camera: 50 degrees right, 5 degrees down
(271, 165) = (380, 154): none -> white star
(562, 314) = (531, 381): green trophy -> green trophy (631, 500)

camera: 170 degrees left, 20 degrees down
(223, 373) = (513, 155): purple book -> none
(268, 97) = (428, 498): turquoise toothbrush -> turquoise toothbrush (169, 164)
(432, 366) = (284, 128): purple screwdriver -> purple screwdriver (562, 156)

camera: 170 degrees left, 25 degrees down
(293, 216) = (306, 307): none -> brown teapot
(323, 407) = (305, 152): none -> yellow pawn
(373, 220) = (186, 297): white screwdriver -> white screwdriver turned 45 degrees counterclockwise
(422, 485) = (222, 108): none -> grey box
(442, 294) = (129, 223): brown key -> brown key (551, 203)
===============
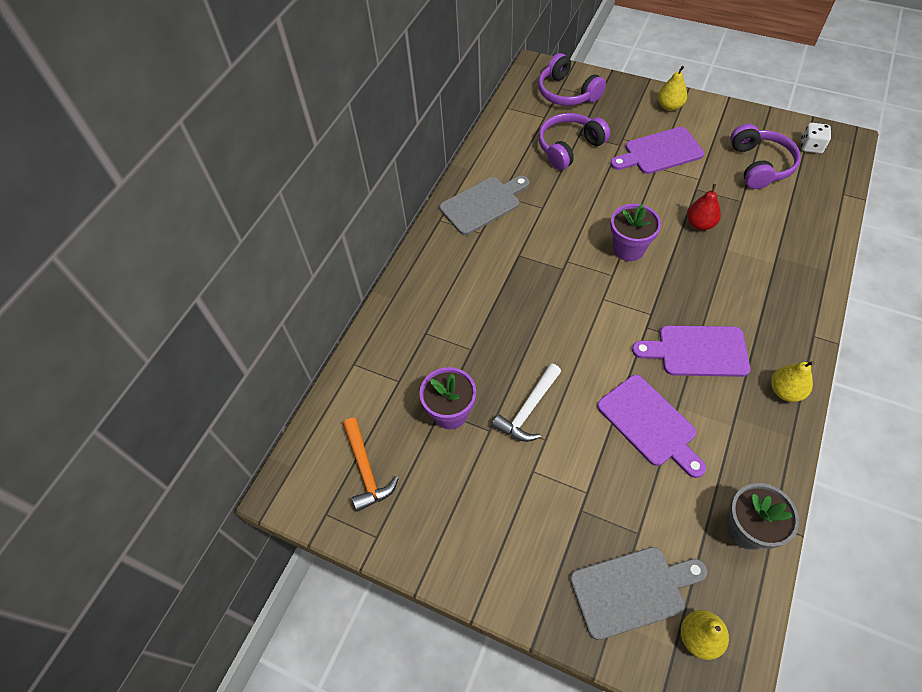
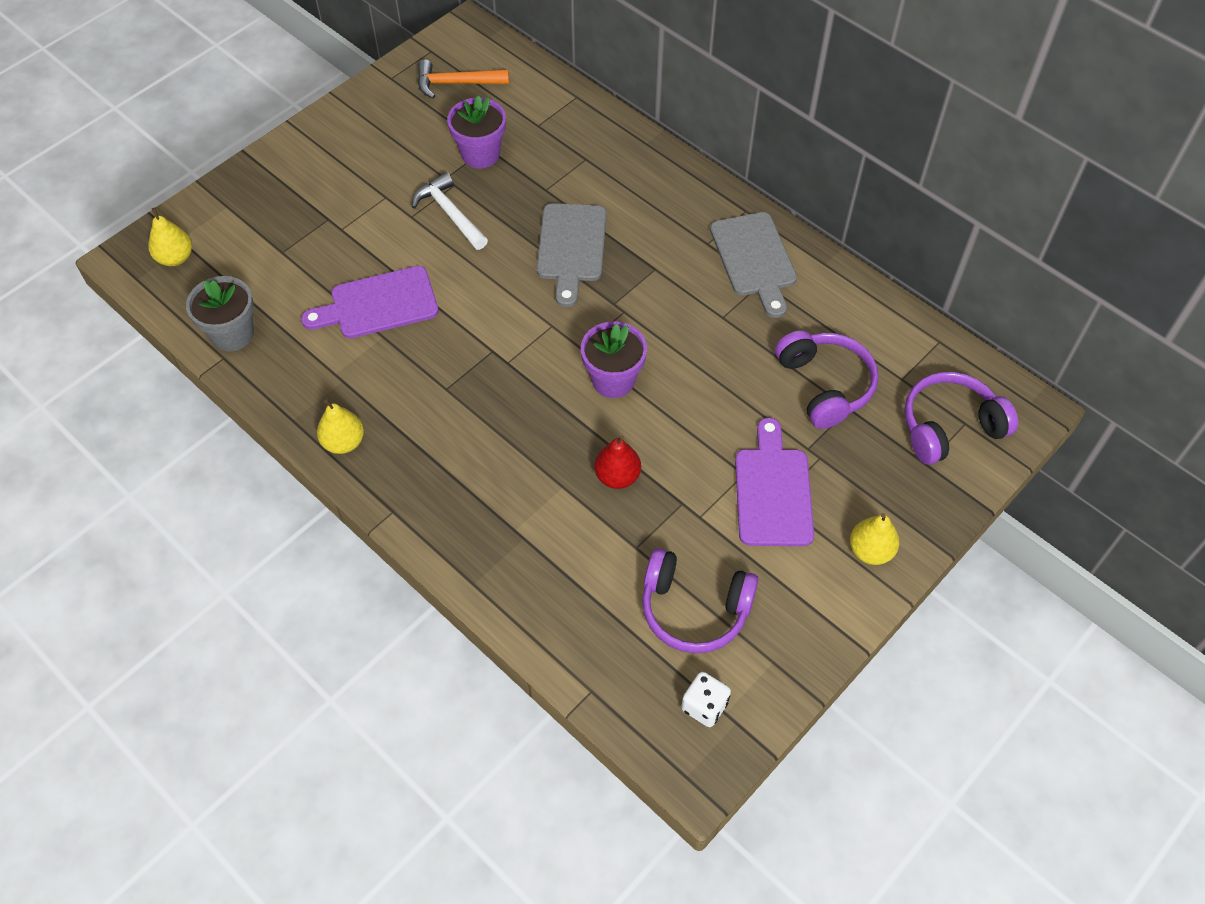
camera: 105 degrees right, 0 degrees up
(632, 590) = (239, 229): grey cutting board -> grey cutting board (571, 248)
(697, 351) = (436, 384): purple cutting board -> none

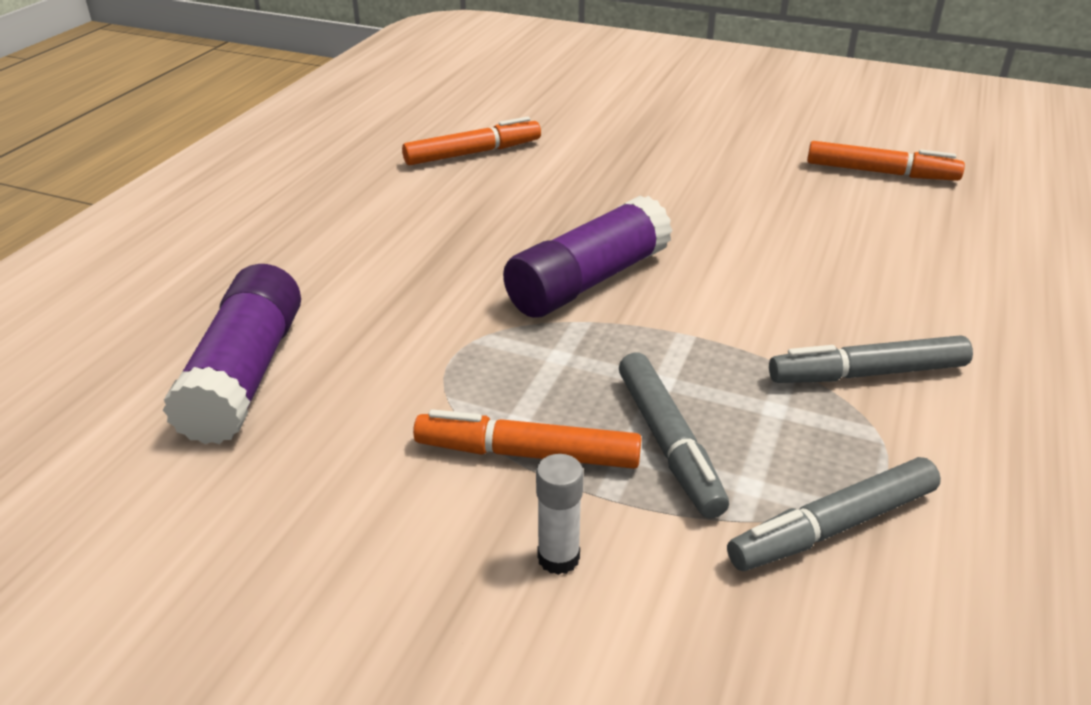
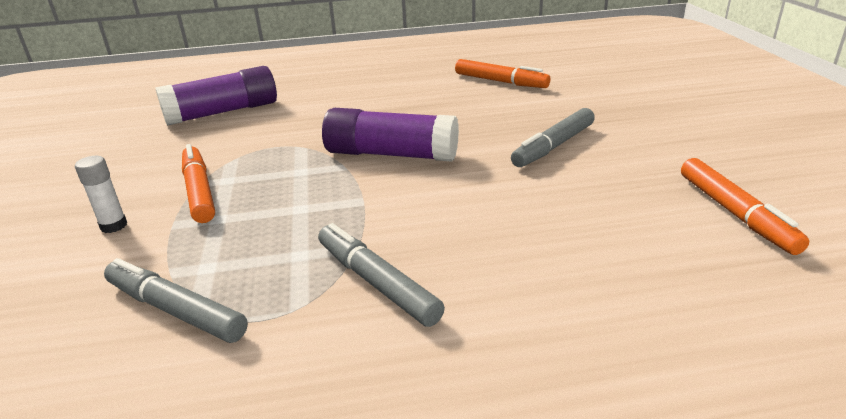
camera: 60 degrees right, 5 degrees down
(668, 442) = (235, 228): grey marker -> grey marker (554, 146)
===============
- AIM OF THE TASK -
Would you copy, word for word, only the lines above from the one containing "(697, 351) = (436, 384): purple" through the one containing "(668, 442) = (235, 228): grey", both included, and please leave out the pictures?

- EXERCISE RESULT -
(697, 351) = (436, 384): purple cutting board -> none

camera: 60 degrees right, 5 degrees down
(668, 442) = (235, 228): grey marker -> grey marker (554, 146)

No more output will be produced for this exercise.